Transcribe exactly the span of lines that begins the records and ends with the line holding "IR pin OUT: D6 -> D3", both boundary lines included.

(Records drawn from a dataset)
○ ○ ○
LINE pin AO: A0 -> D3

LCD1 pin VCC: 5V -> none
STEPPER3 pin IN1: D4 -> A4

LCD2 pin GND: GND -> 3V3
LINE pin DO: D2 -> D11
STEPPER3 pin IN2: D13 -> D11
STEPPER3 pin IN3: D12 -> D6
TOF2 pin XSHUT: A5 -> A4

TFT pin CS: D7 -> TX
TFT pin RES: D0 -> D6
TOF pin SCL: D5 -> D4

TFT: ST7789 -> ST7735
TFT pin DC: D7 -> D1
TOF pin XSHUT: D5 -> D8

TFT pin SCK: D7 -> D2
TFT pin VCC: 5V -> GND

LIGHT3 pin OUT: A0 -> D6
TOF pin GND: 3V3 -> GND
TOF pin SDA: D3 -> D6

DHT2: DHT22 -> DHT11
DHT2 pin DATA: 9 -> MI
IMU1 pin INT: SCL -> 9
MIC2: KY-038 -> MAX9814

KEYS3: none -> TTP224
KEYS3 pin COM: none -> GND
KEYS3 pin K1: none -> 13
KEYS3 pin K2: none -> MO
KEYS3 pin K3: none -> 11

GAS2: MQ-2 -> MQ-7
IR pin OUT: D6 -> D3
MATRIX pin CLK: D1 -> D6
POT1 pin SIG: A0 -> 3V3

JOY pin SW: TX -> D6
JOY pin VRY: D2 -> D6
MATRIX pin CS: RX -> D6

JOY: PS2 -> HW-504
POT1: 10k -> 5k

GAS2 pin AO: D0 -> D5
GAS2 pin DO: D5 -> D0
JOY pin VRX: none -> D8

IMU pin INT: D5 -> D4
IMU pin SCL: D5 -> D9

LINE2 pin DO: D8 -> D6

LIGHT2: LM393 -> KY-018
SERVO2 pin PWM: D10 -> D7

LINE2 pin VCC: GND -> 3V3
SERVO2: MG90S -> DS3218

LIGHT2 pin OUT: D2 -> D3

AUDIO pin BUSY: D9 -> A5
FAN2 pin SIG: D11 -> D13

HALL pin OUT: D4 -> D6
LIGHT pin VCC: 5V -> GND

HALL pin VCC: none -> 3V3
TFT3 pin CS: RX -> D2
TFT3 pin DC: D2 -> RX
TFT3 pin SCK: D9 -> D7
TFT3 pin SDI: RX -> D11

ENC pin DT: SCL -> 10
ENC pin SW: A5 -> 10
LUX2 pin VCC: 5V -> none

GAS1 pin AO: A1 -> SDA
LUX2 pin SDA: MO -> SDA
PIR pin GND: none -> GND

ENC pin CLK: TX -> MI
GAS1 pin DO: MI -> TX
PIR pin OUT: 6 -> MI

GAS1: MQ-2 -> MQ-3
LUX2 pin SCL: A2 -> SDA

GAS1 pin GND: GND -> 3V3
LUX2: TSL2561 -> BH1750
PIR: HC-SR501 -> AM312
○ ○ ○
### Result
LINE pin AO: A0 -> D3

LCD1 pin VCC: 5V -> none
STEPPER3 pin IN1: D4 -> A4

LCD2 pin GND: GND -> 3V3
LINE pin DO: D2 -> D11
STEPPER3 pin IN2: D13 -> D11
STEPPER3 pin IN3: D12 -> D6
TOF2 pin XSHUT: A5 -> A4

TFT pin CS: D7 -> TX
TFT pin RES: D0 -> D6
TOF pin SCL: D5 -> D4

TFT: ST7789 -> ST7735
TFT pin DC: D7 -> D1
TOF pin XSHUT: D5 -> D8

TFT pin SCK: D7 -> D2
TFT pin VCC: 5V -> GND

LIGHT3 pin OUT: A0 -> D6
TOF pin GND: 3V3 -> GND
TOF pin SDA: D3 -> D6

DHT2: DHT22 -> DHT11
DHT2 pin DATA: 9 -> MI
IMU1 pin INT: SCL -> 9
MIC2: KY-038 -> MAX9814

KEYS3: none -> TTP224
KEYS3 pin COM: none -> GND
KEYS3 pin K1: none -> 13
KEYS3 pin K2: none -> MO
KEYS3 pin K3: none -> 11

GAS2: MQ-2 -> MQ-7
IR pin OUT: D6 -> D3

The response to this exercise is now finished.